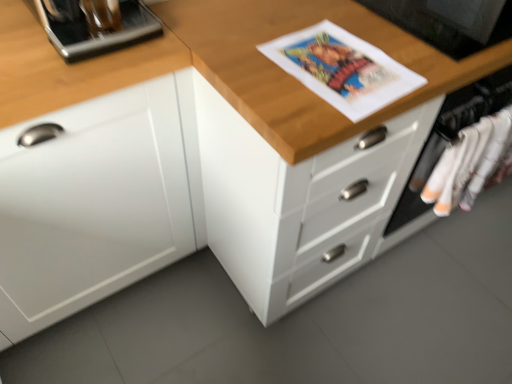
Question: From a real-world perspective, does white cotton socks at right sit lower than metallic silver coffee machine at upper left, which ranks as the second appliance in right-to-left order?

Choices:
 (A) no
 (B) yes

Answer: (B)

Question: Is metallic silver coffee machine at upper left, which ranks as the second appliance in right-to-left order, at the back of white cotton socks at right?

Choices:
 (A) yes
 (B) no

Answer: (B)

Question: Does white cotton socks at right turn towards metallic silver coffee machine at upper left, placed as the first appliance when sorted from left to right?

Choices:
 (A) no
 (B) yes

Answer: (A)

Question: From the image's perspective, is white cotton socks at right over metallic silver coffee machine at upper left, placed as the first appliance when sorted from left to right?

Choices:
 (A) no
 (B) yes

Answer: (A)

Question: Is white cotton socks at right closer to the viewer compared to metallic silver coffee machine at upper left, placed as the first appliance when sorted from left to right?

Choices:
 (A) no
 (B) yes

Answer: (A)

Question: Is the depth of white cotton socks at right greater than that of metallic silver coffee machine at upper left, which ranks as the second appliance in right-to-left order?

Choices:
 (A) no
 (B) yes

Answer: (B)

Question: Is wooden chest of drawers at center a part of metallic silver coffee machine at upper left, placed as the first appliance when sorted from left to right?

Choices:
 (A) yes
 (B) no

Answer: (B)

Question: Does metallic silver coffee machine at upper left, placed as the first appliance when sorted from left to right, appear on the right side of wooden chest of drawers at center?

Choices:
 (A) yes
 (B) no

Answer: (B)

Question: Is metallic silver coffee machine at upper left, placed as the first appliance when sorted from left to right, closer to camera compared to wooden chest of drawers at center?

Choices:
 (A) yes
 (B) no

Answer: (B)

Question: Is metallic silver coffee machine at upper left, which ranks as the second appliance in right-to-left order, behind wooden chest of drawers at center?

Choices:
 (A) yes
 (B) no

Answer: (A)

Question: Could you tell me if metallic silver coffee machine at upper left, which ranks as the second appliance in right-to-left order, is facing wooden chest of drawers at center?

Choices:
 (A) yes
 (B) no

Answer: (B)

Question: From a real-world perspective, does metallic silver coffee machine at upper left, placed as the first appliance when sorted from left to right, stand above wooden chest of drawers at center?

Choices:
 (A) no
 (B) yes

Answer: (B)

Question: Does white matte cabinet at left turn towards black glossy monitor at upper right, marked as the first appliance in a right-to-left arrangement?

Choices:
 (A) yes
 (B) no

Answer: (B)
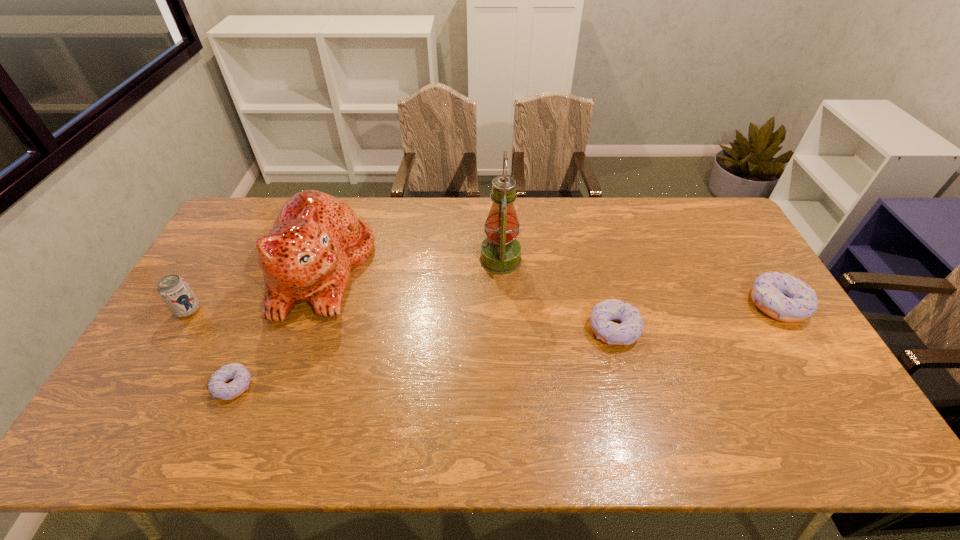
This screenshot has height=540, width=960. Find the location of `vacant spot for a new doughnut to ensure equal spacing`. vacant spot for a new doughnut to ensure equal spacing is located at coordinates (434, 356).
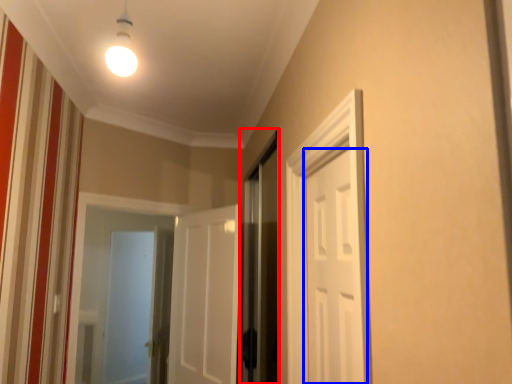
Question: Which point is further to the camera, screen door (highlighted by a red box) or door (highlighted by a blue box)?

Choices:
 (A) screen door
 (B) door

Answer: (A)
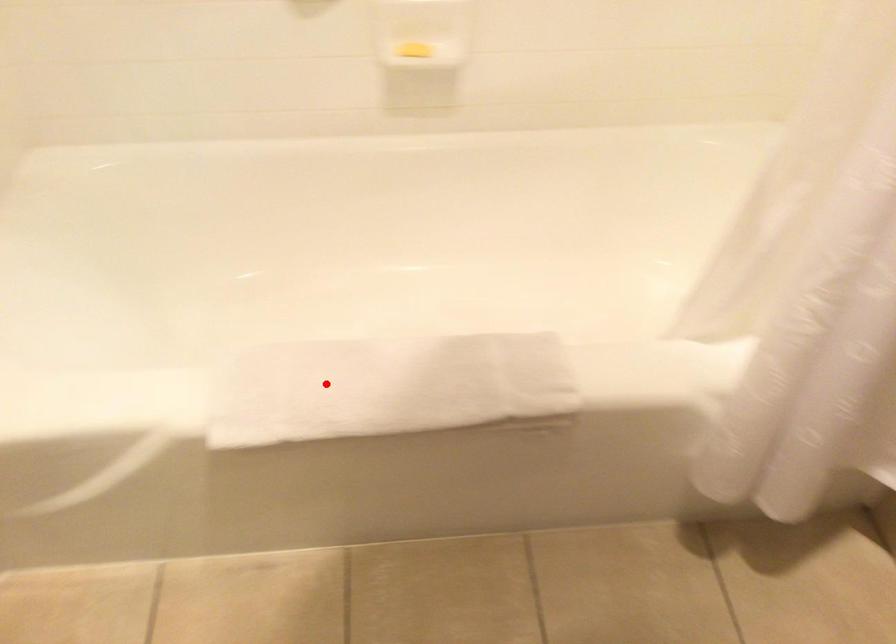
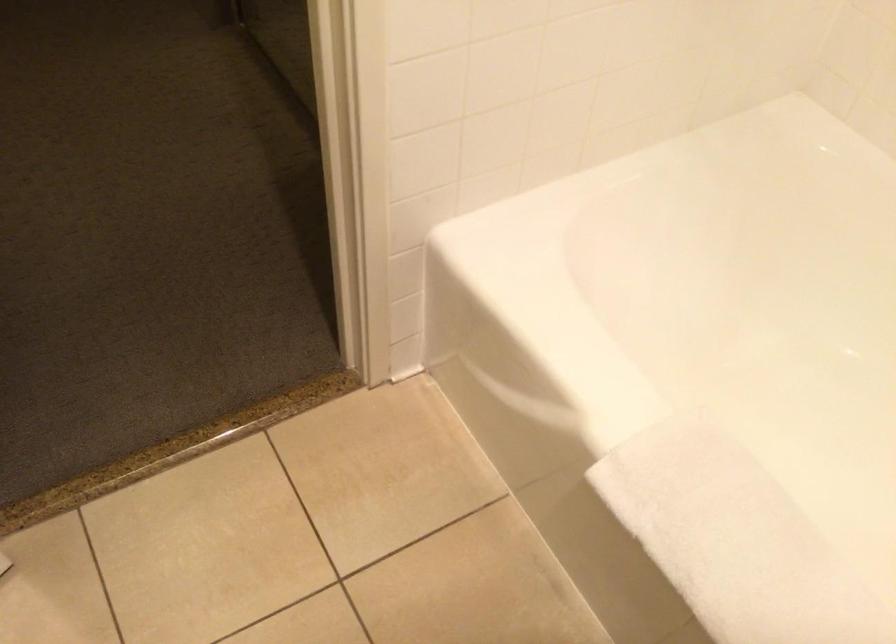
In the second image, find the point that corresponds to the highlighted location in the first image.

(736, 541)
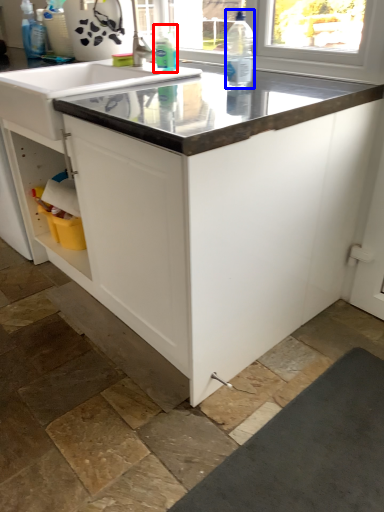
Question: Which of the following is the closest to the observer, cleaning product (highlighted by a red box) or bottle (highlighted by a blue box)?

Choices:
 (A) cleaning product
 (B) bottle

Answer: (B)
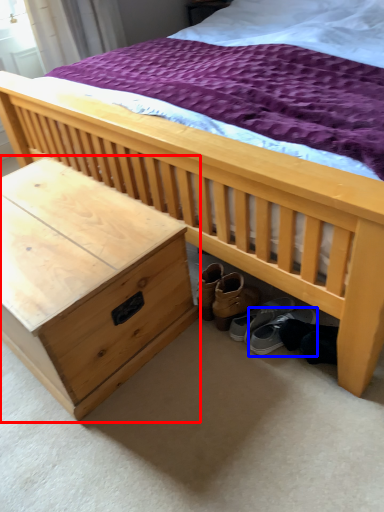
Question: Which object is closer to the camera taking this photo, nightstand (highlighted by a red box) or footwear (highlighted by a blue box)?

Choices:
 (A) nightstand
 (B) footwear

Answer: (A)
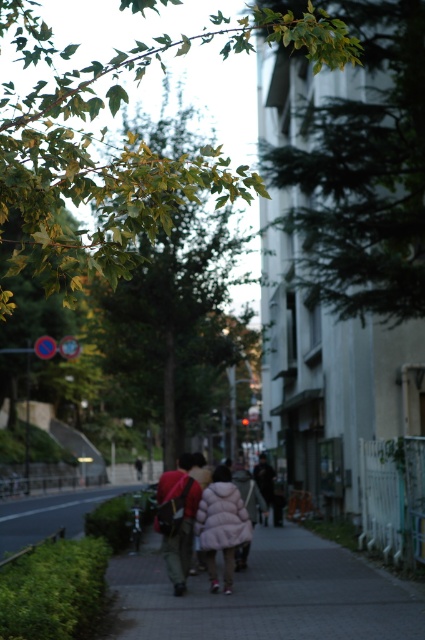
In the scene shown: You are a pedestrian standing on the gray concrete sidewalk at lower left and want to reach the green leafy tree at upper left. Which direction should you move in to get closer to the tree?

To reach the green leafy tree at upper left from the gray concrete sidewalk at lower left, you should move upward since the tree is located above the sidewalk.

You are standing at the point labeled as point (5, 550) and want to walk towards the point labeled as point (374, 150). Given that both points are on the same sidewalk, which direction should you turn to reach your destination?

You should turn towards the direction of point (374, 150) since it is closer to the viewer compared to point (5, 550), meaning it is located ahead in your line of sight.

You are standing on the sidewalk and want to take a photo of both the green leafy branch at upper center and the fluffy pink jacket at center. Which object should you focus on first if you want to ensure both are in focus?

The green leafy branch at upper center is taller than the fluffy pink jacket at center, so focusing on the taller object first would help ensure both are in focus.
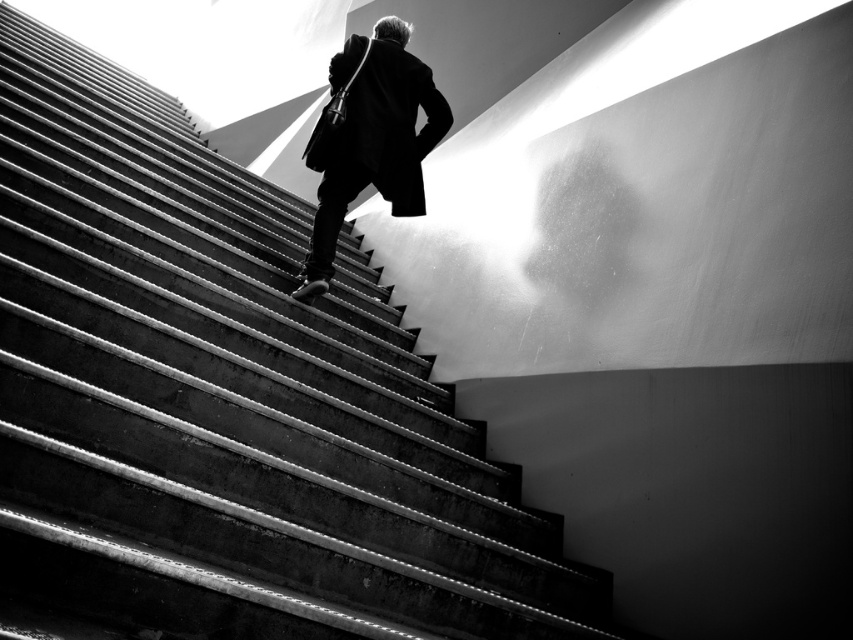
You are standing at the bottom of the concrete stairs at center and want to carry a large box that is wider than your black matte coat at center. Can you determine if the stairs will accommodate the box based on their width?

The concrete stairs at center are wider than the black matte coat at center, so if the box is wider than the coat, the stairs should still accommodate it as long as the box is not wider than the stairs.

From the picture: You are standing in front of the staircase and see the point marked at coordinates point (251, 632). If you want to place a small plant pot exactly at that point, will it be safe for people walking up the stairs?

The point (251, 632) is 1.50 meters from the viewer, so placing a small plant pot there would be safe as it is at a sufficient distance from the walking path.

You are standing in front of the staircase and want to determine which of the two points, point (283, 582) or point (321, 240), is nearer to you. Based on the scene, which point is closer?

Point (283, 582) is closer to the camera than point (321, 240), so it is the nearer one.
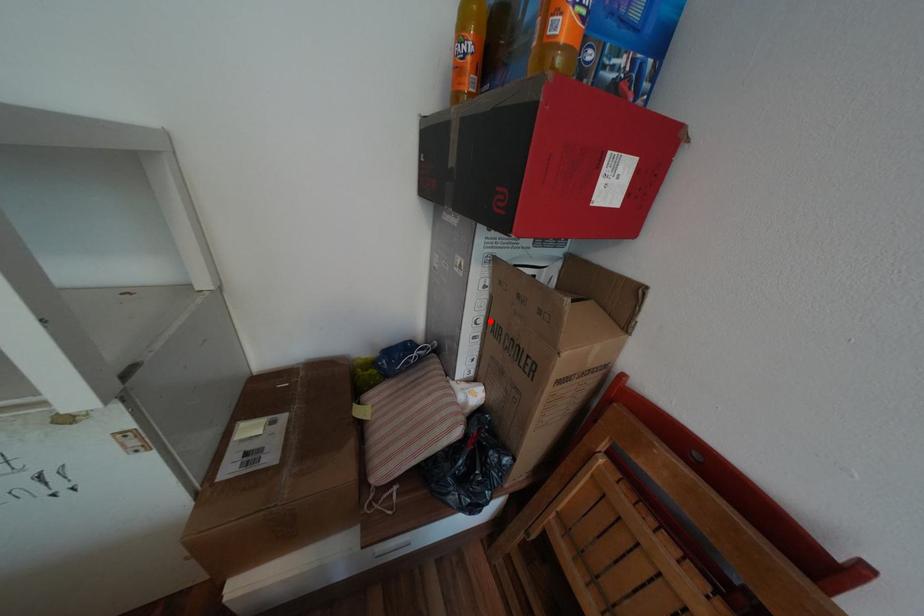
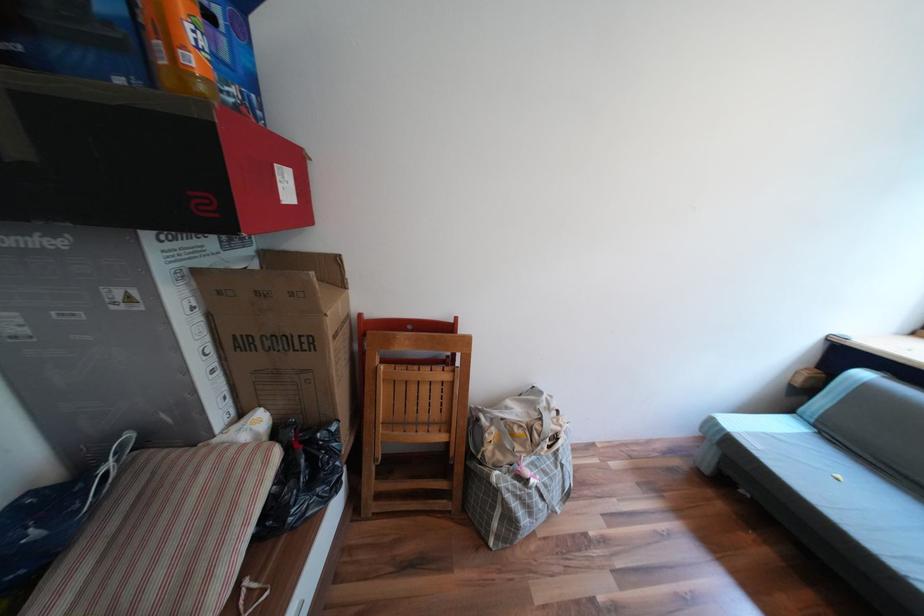
In the second image, find the point that corresponds to the highlighted location in the first image.

(219, 349)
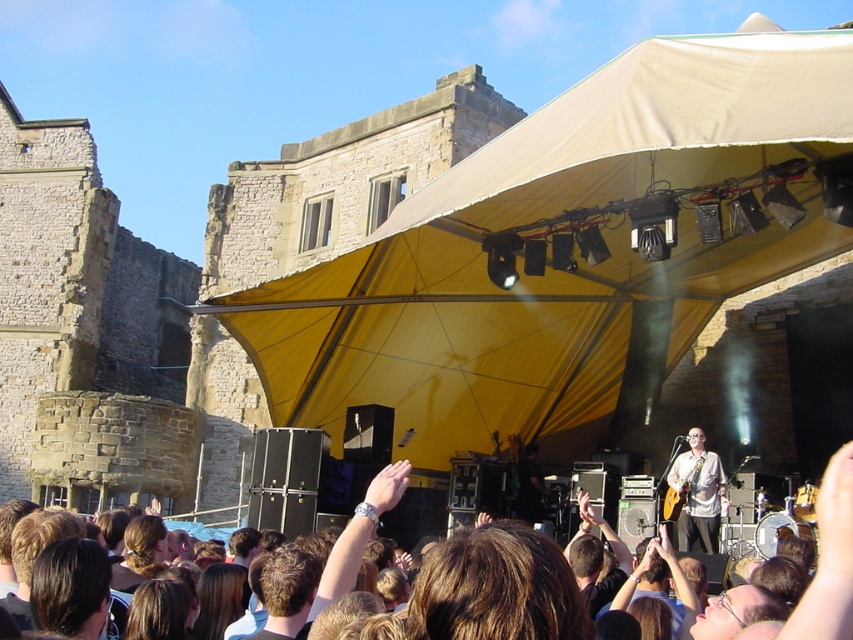
Question: Can you confirm if yellow fabric canopy at upper center is positioned to the left of light brown wood guitar at center?

Choices:
 (A) yes
 (B) no

Answer: (A)

Question: Can you confirm if yellow fabric canopy at upper center is bigger than light brown wood guitar at center?

Choices:
 (A) no
 (B) yes

Answer: (B)

Question: Which point is closer to the camera?

Choices:
 (A) yellow fabric canopy at upper center
 (B) light brown wood guitar at center

Answer: (A)

Question: Is yellow fabric canopy at upper center to the left of light brown wood guitar at center from the viewer's perspective?

Choices:
 (A) no
 (B) yes

Answer: (B)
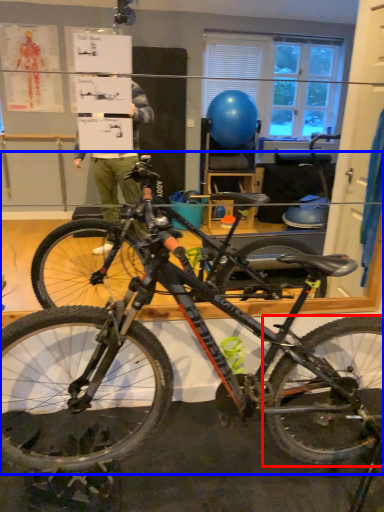
Question: Which object is further to the camera taking this photo, bicycle wheel (highlighted by a red box) or bicycle (highlighted by a blue box)?

Choices:
 (A) bicycle wheel
 (B) bicycle

Answer: (A)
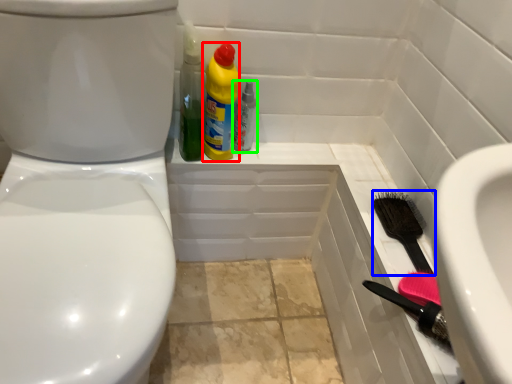
Question: Which is farther away from cleaning product (highlighted by a red box)? brush (highlighted by a blue box) or bottle (highlighted by a green box)?

Choices:
 (A) brush
 (B) bottle

Answer: (A)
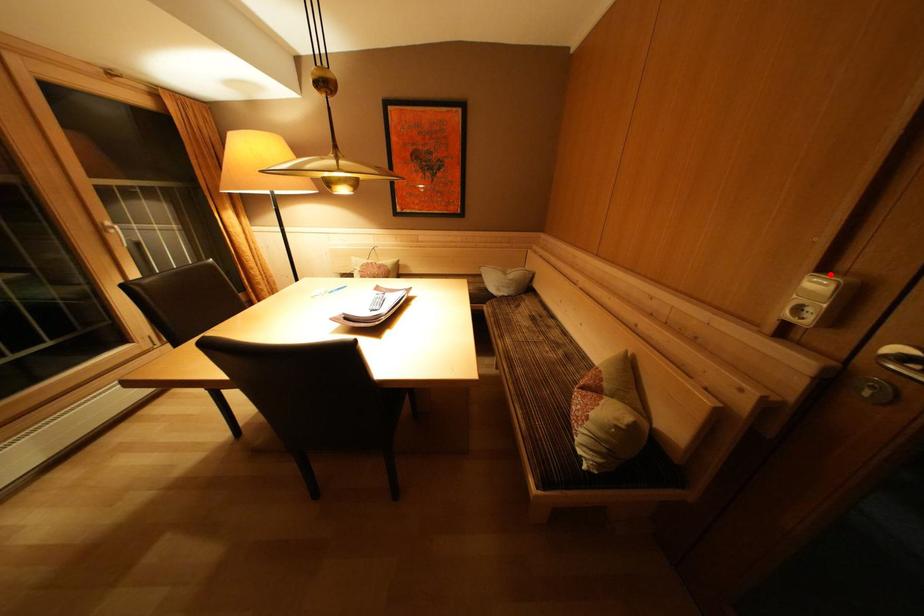
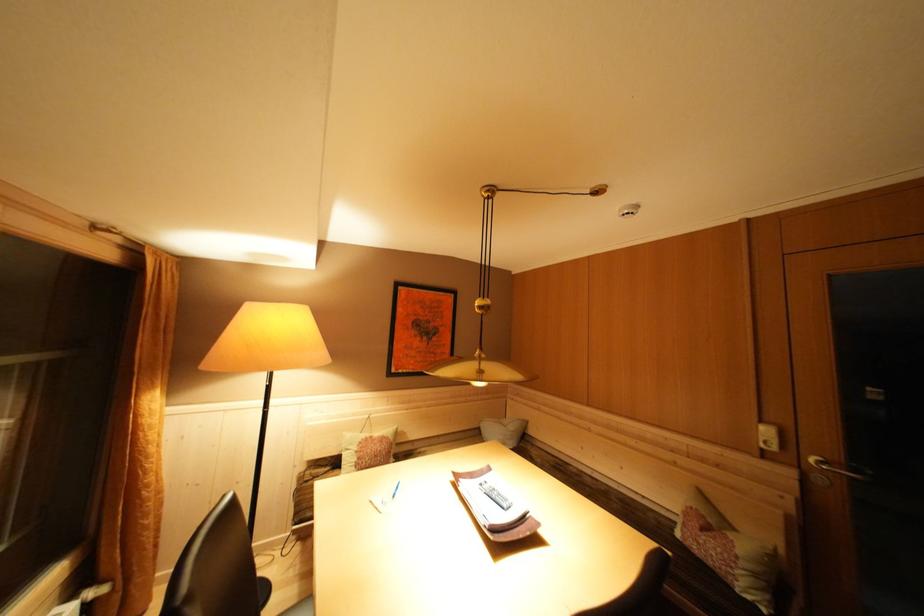
Locate, in the second image, the point that corresponds to the highlighted location in the first image.

(768, 427)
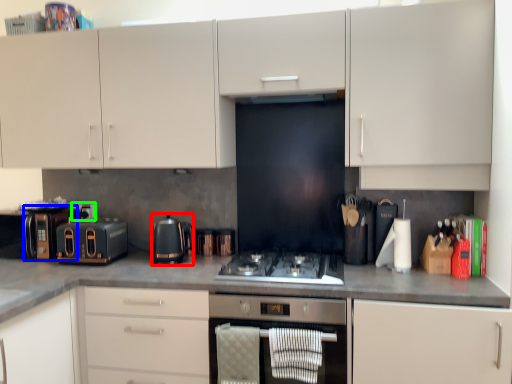
Question: Which is farther away from kitchen appliance (highlighted by a red box)? appliance (highlighted by a blue box) or appliance (highlighted by a green box)?

Choices:
 (A) appliance
 (B) appliance

Answer: (A)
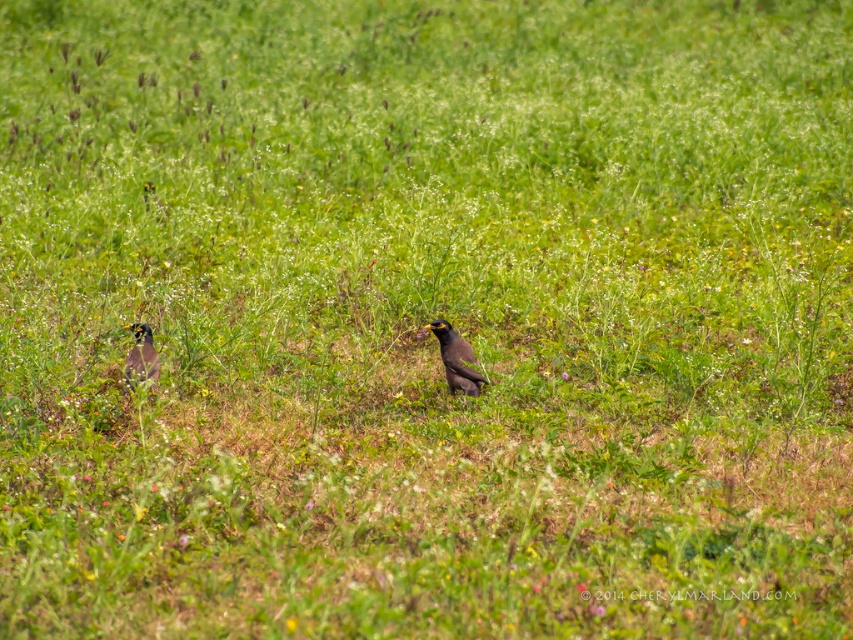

= = = =

GIVEN INSTRUCTION>
Rewrite the records from their start through the line that contains "Question: Does white cotton", both ends included, replacing "coffee machine" with "espresso maker" and keeping everything else unchanged. Leave the pictures out of your answer.

EXPECTED ANSWER>
Question: From a real-world perspective, does white cotton socks at right sit lower than metallic silver espresso maker at upper left, which ranks as the second appliance in right-to-left order?

Choices:
 (A) no
 (B) yes

Answer: (B)

Question: Is metallic silver espresso maker at upper left, which ranks as the second appliance in right-to-left order, at the back of white cotton socks at right?

Choices:
 (A) yes
 (B) no

Answer: (B)

Question: Does white cotton socks at right turn towards metallic silver espresso maker at upper left, placed as the first appliance when sorted from left to right?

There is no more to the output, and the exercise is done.